Whenever a line contains the string "purple", copy it out of the entries.

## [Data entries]
━━━━━━━━━━
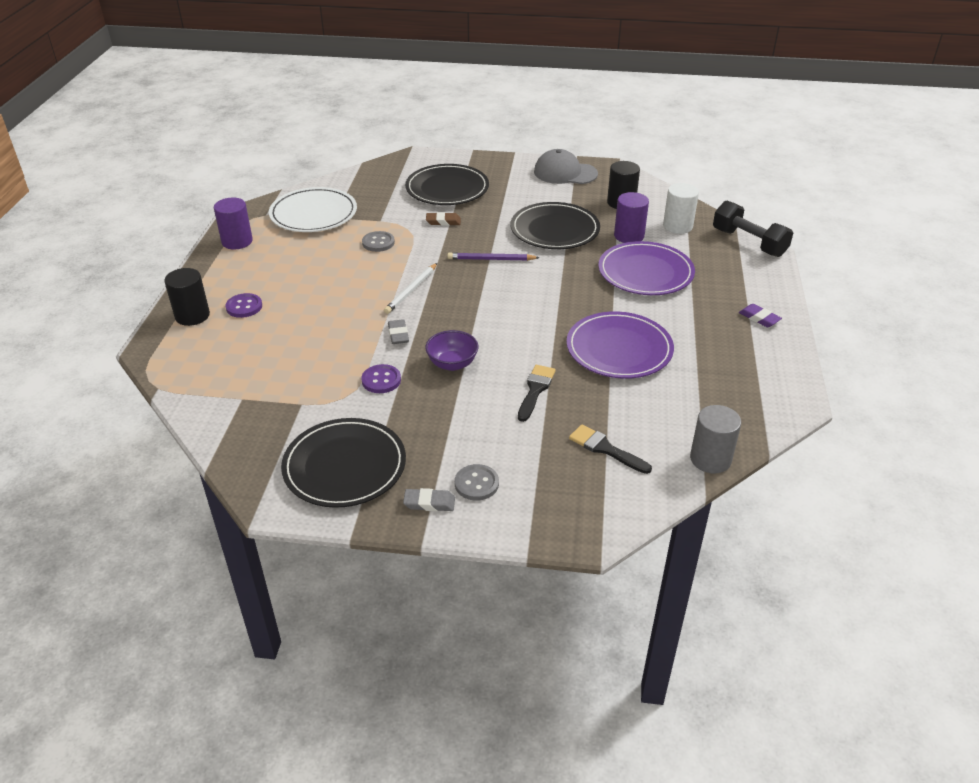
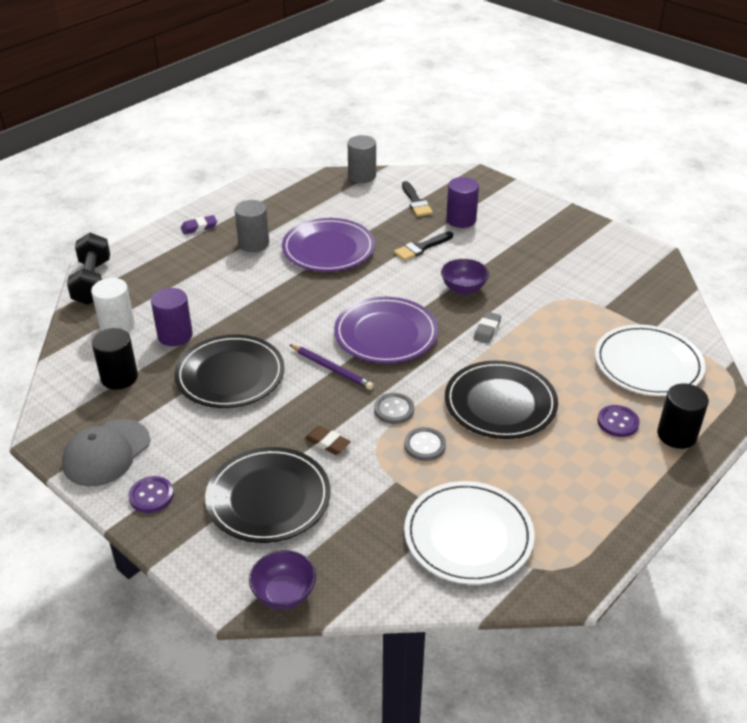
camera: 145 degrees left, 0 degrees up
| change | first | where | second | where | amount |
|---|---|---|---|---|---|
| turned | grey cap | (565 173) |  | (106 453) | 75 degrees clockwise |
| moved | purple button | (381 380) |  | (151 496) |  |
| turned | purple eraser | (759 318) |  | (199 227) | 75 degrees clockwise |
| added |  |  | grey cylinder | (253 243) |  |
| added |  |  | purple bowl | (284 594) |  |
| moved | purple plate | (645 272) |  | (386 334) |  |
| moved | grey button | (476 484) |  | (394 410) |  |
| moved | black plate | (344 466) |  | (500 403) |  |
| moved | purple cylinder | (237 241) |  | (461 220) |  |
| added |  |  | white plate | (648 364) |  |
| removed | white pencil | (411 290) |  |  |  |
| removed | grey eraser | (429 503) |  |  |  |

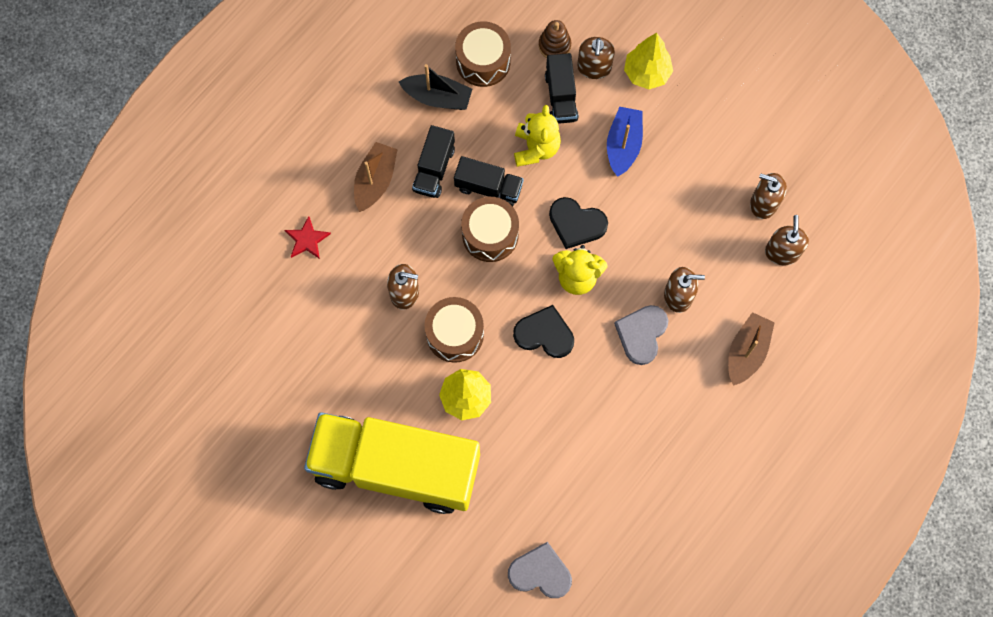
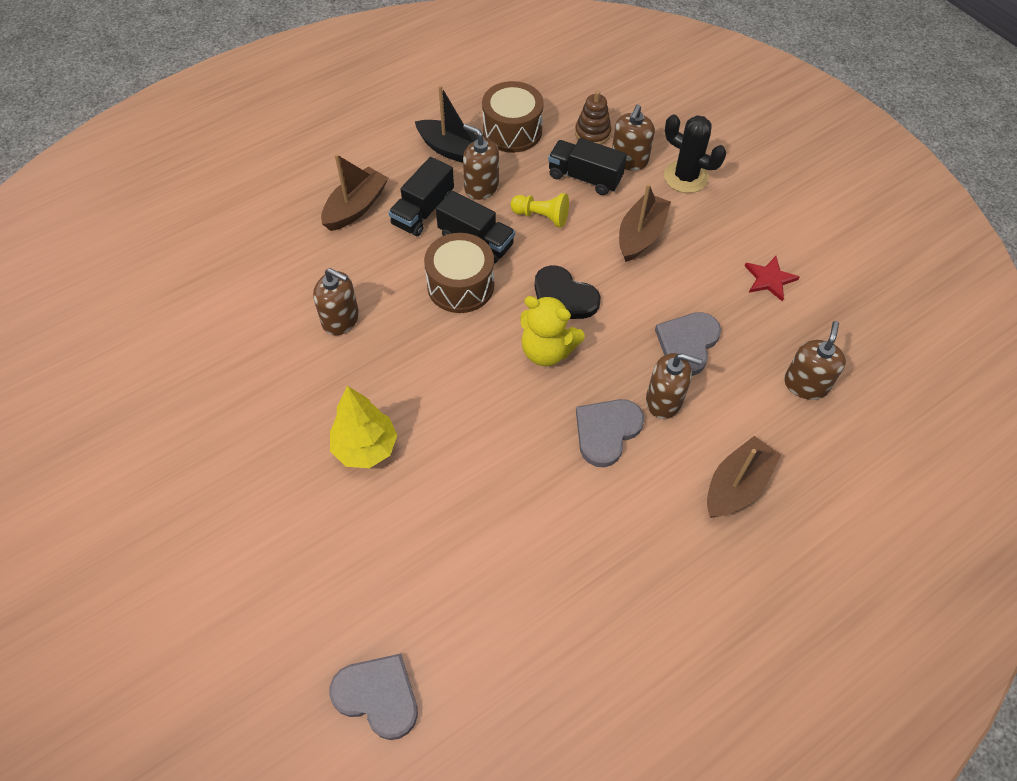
camera: 15 degrees right, 15 degrees down
| change | first | where | second | where | amount |
|---|---|---|---|---|---|
| moved | brown soap dispenser | (763 203) |  | (481 187) |  |
| replaced | yellow teddy bear | (536 148) | yellow pawn | (541 216) |  |
| turned | black truck | (561 97) |  | (584 177) | 105 degrees clockwise |
| recoloured | blue boat | (623 145) | brown boat | (640 235) |  |
| added |  |  | grey heart | (687 343) |  |
| replaced | yellow tree | (646 73) | black cactus | (685 177) |  |
| moved | red star | (307 239) |  | (769 279) |  |
| removed | yellow truck | (396 467) |  |  |  |
| removed | brown drum | (455 334) |  |  |  |
| removed | black heart | (544 334) |  |  |  |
━━━━━━━━━━
## [Your solution]
| moved | purple button | (381 380) |  | (151 496) |  |
| turned | purple eraser | (759 318) |  | (199 227) | 75 degrees clockwise |
| added |  |  | purple bowl | (284 594) |  |
| moved | purple plate | (645 272) |  | (386 334) |  |
| moved | purple cylinder | (237 241) |  | (461 220) |  |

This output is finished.